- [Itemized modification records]
··········

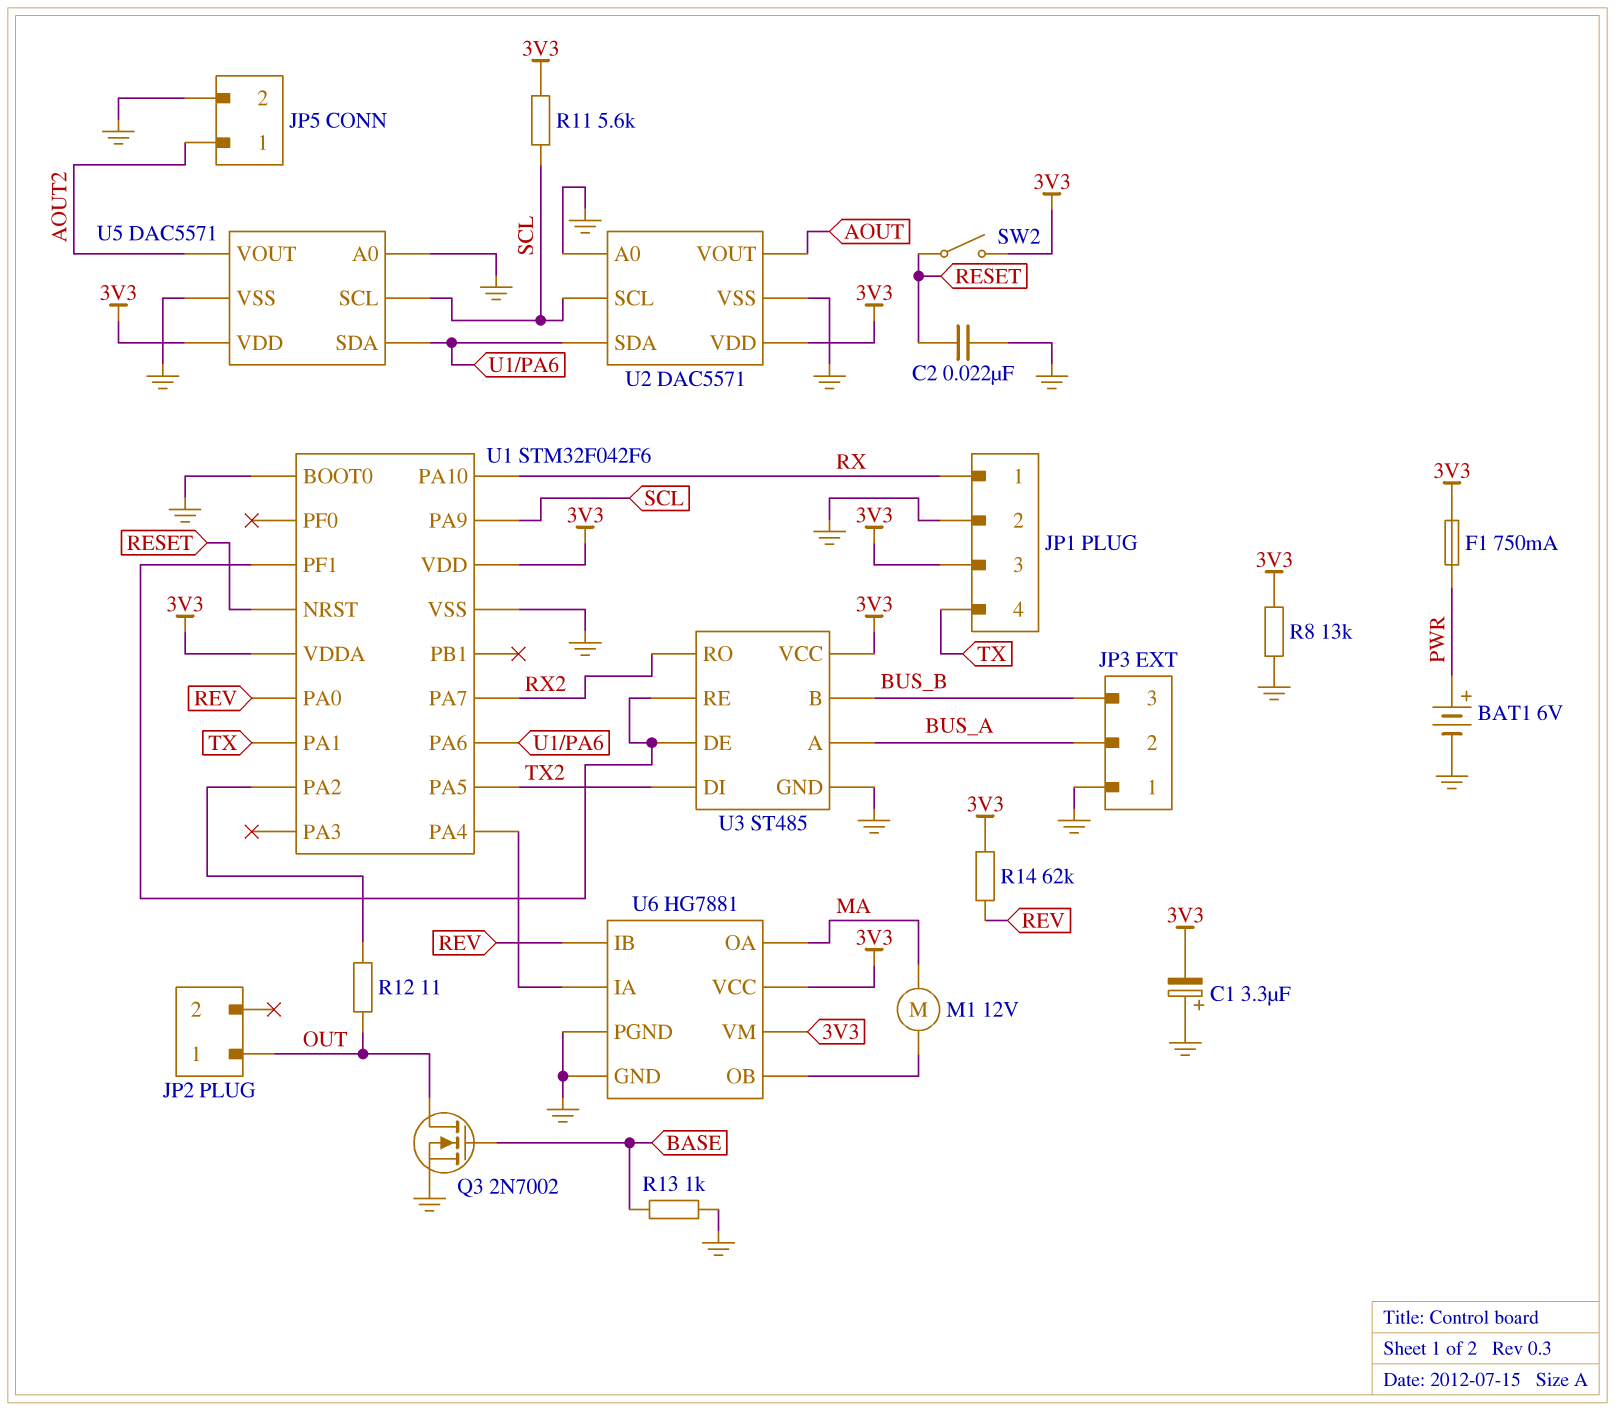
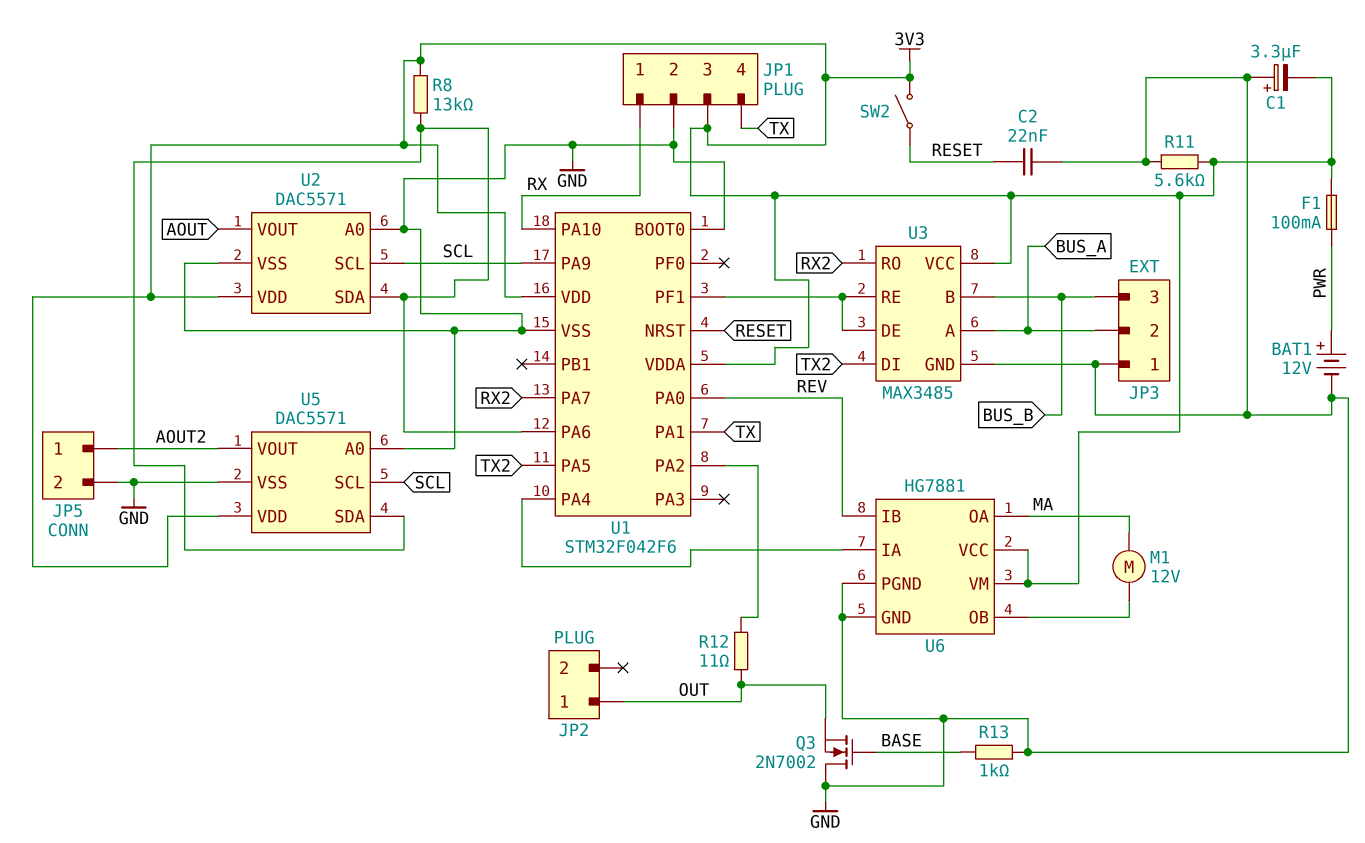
BAT1: 6V (plus PWR, minus GND) -> 12V (plus PWR, minus GND)
F1: 750mA (3V3, PWR) -> 100mA (3V3, PWR)
Q3: NMOS 2N7002 (G BASE, D OUT, S GND) -> NMOS 2N7002 (G BASE, D GND, S OUT)
R8: 13k (3V3, GND) -> 13k (3V3, U1/PA6)
R11: 5.6k (3V3, SCL) -> 5.6k (3V3, GND)
R14: 62k (3V3, REV) -> none
U3: ST485 -> MAX3485

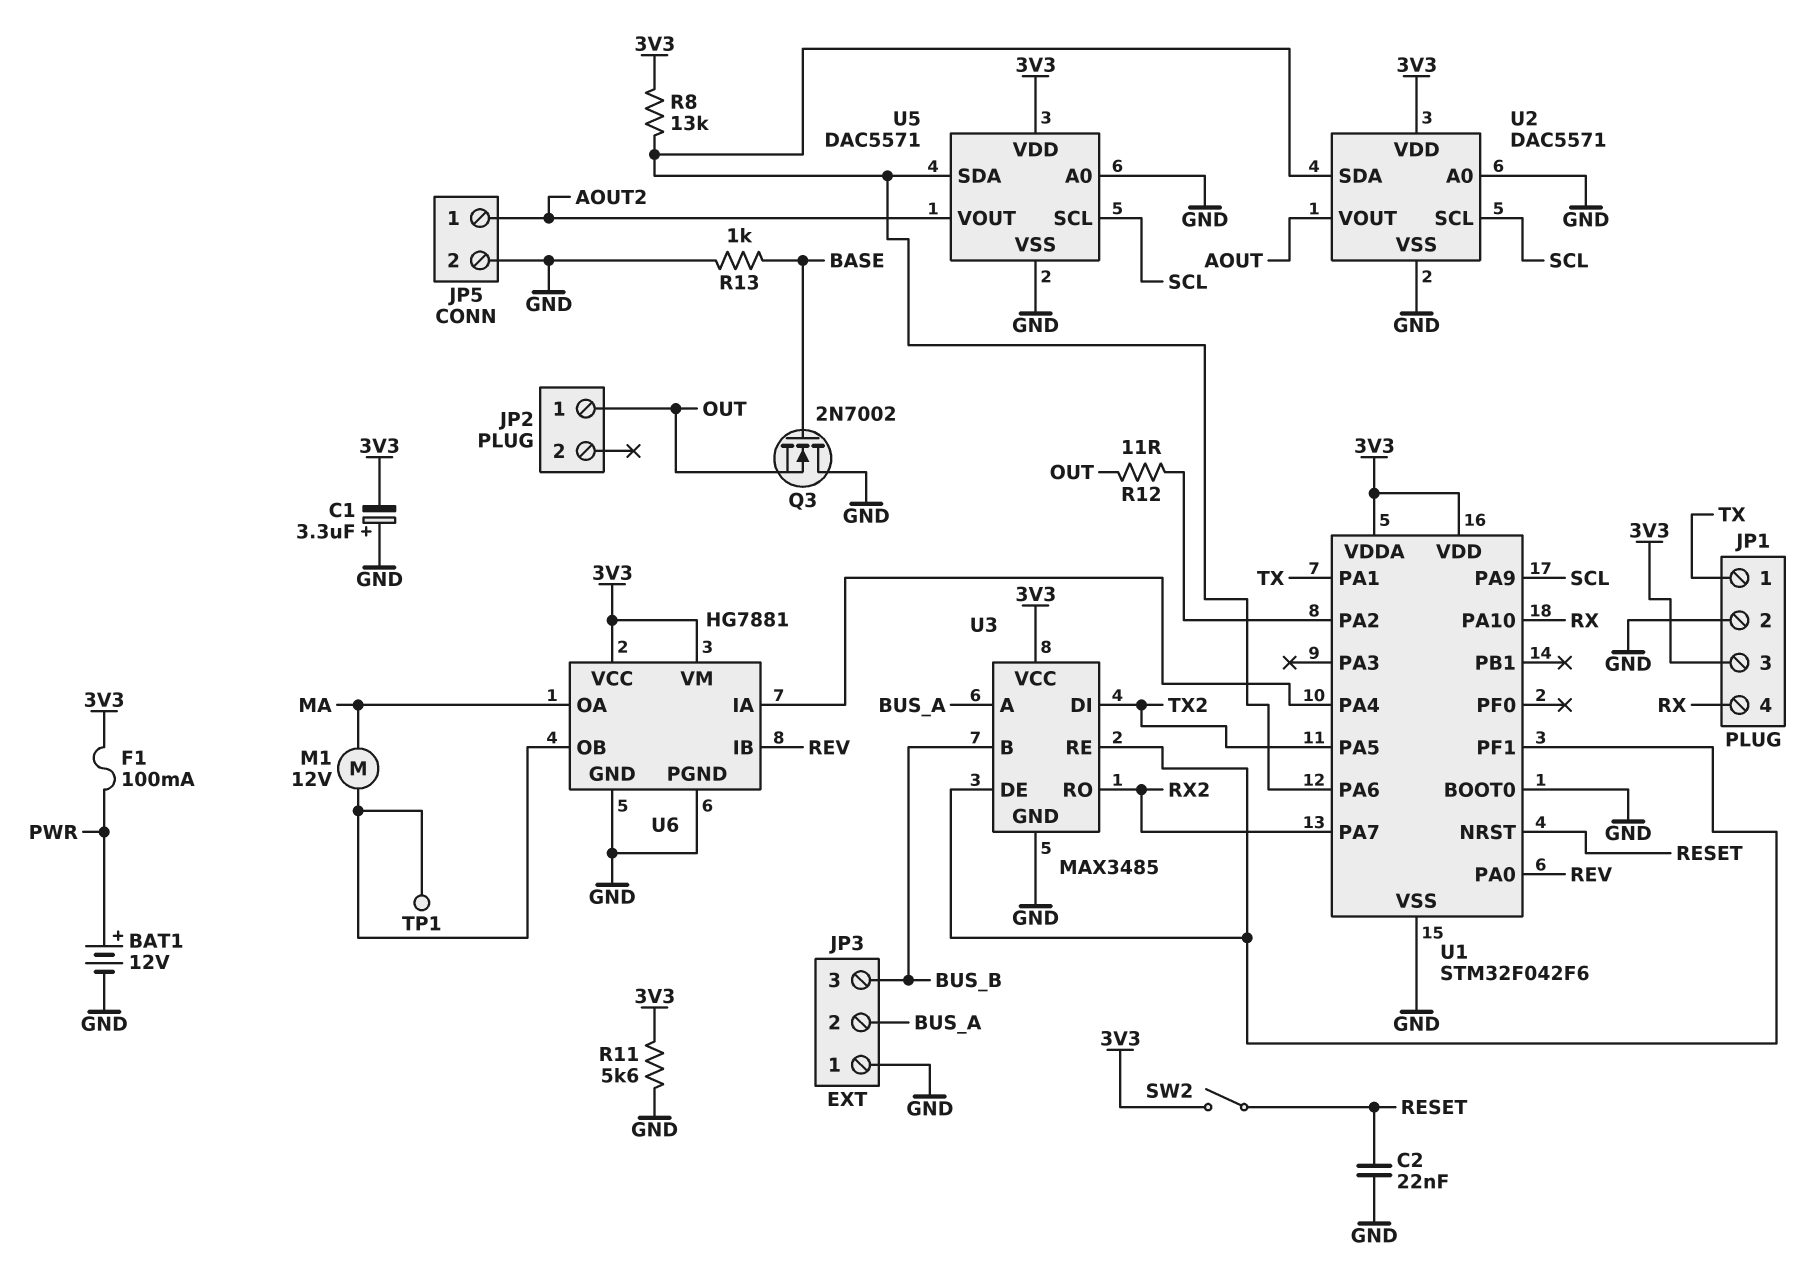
JP1 pin 1: RX -> TX
JP1 pin 4: TX -> RX
TP1: none -> test point (U6/OB)

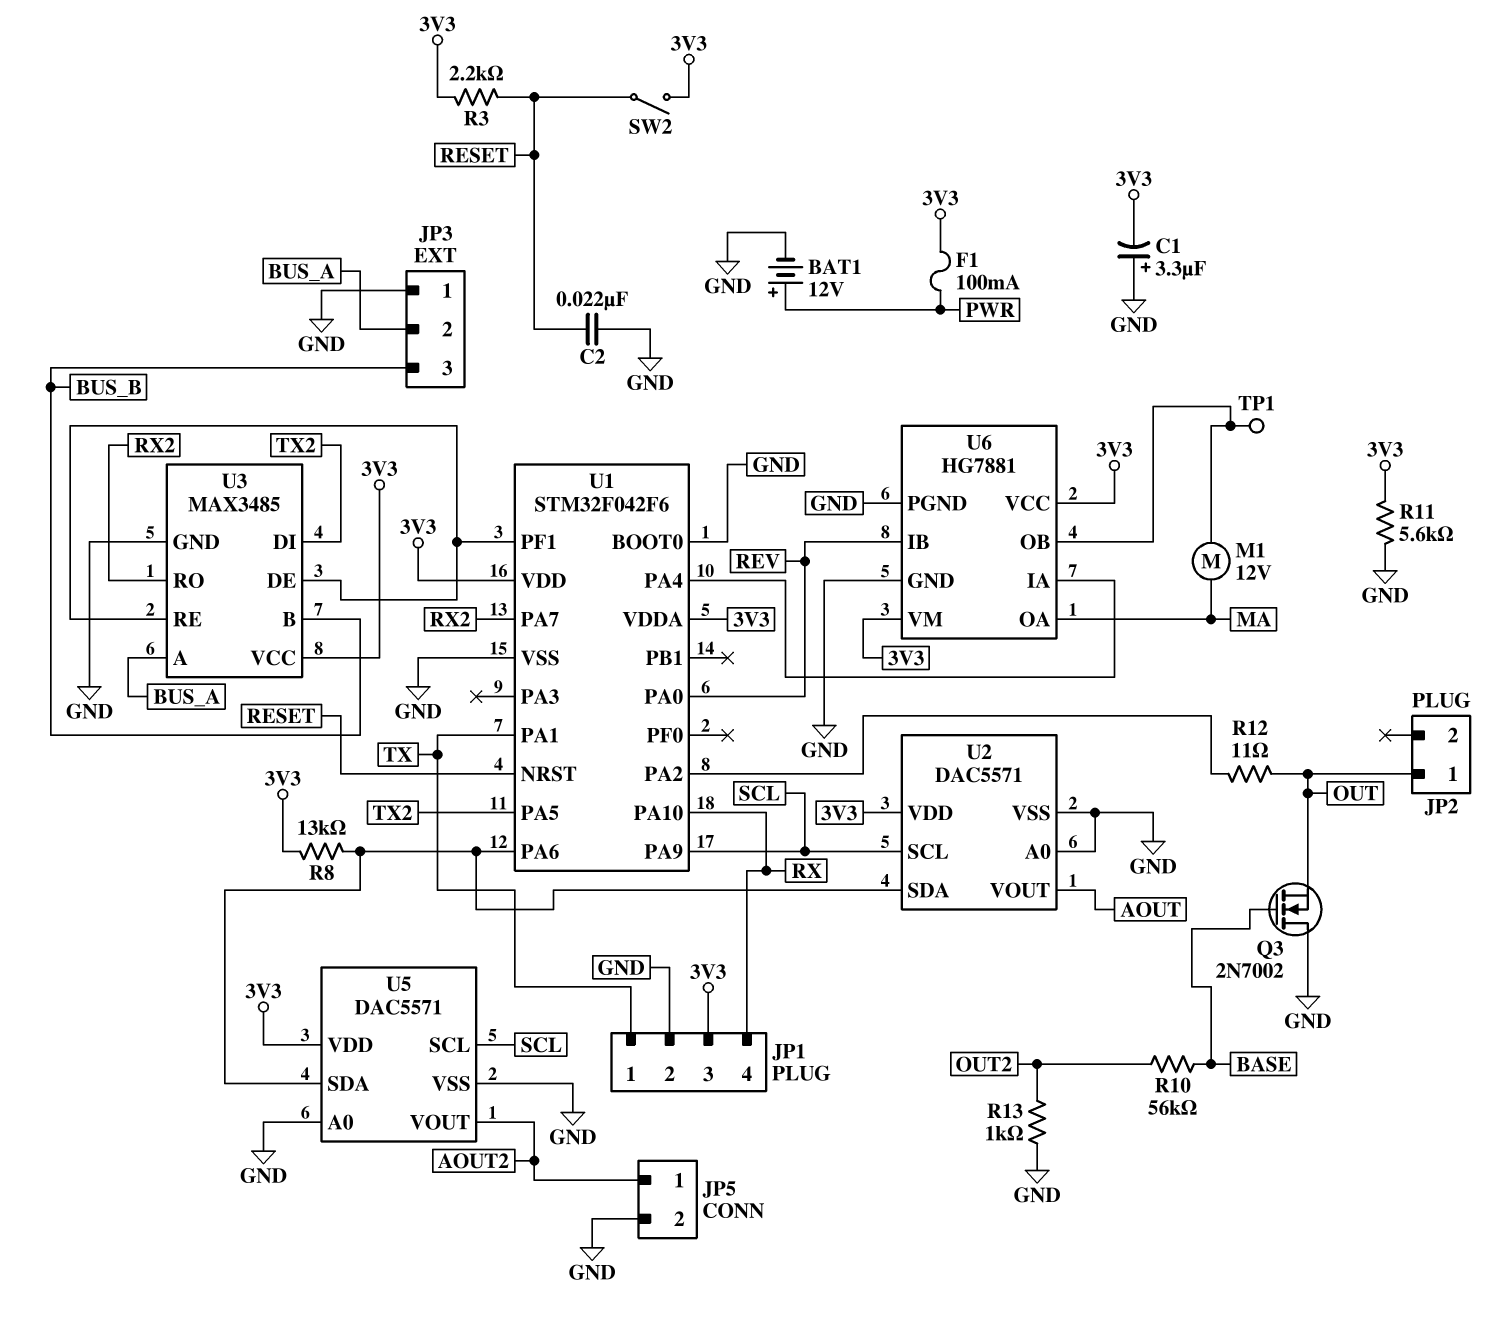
R3: none -> 2.2k (3V3, RESET)
R10: none -> 56k (BASE, OUT2)
R13: 1k (BASE, GND) -> 1k (GND, OUT2)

··········

- [Your assignment]
Output the records above as they stand, from the first line to the line with "R14: 62k (3V3, REV) -> none", inclusive, and exclude the pictures.

- [Output of the exercise]
BAT1: 6V (plus PWR, minus GND) -> 12V (plus PWR, minus GND)
F1: 750mA (3V3, PWR) -> 100mA (3V3, PWR)
Q3: NMOS 2N7002 (G BASE, D OUT, S GND) -> NMOS 2N7002 (G BASE, D GND, S OUT)
R8: 13k (3V3, GND) -> 13k (3V3, U1/PA6)
R11: 5.6k (3V3, SCL) -> 5.6k (3V3, GND)
R14: 62k (3V3, REV) -> none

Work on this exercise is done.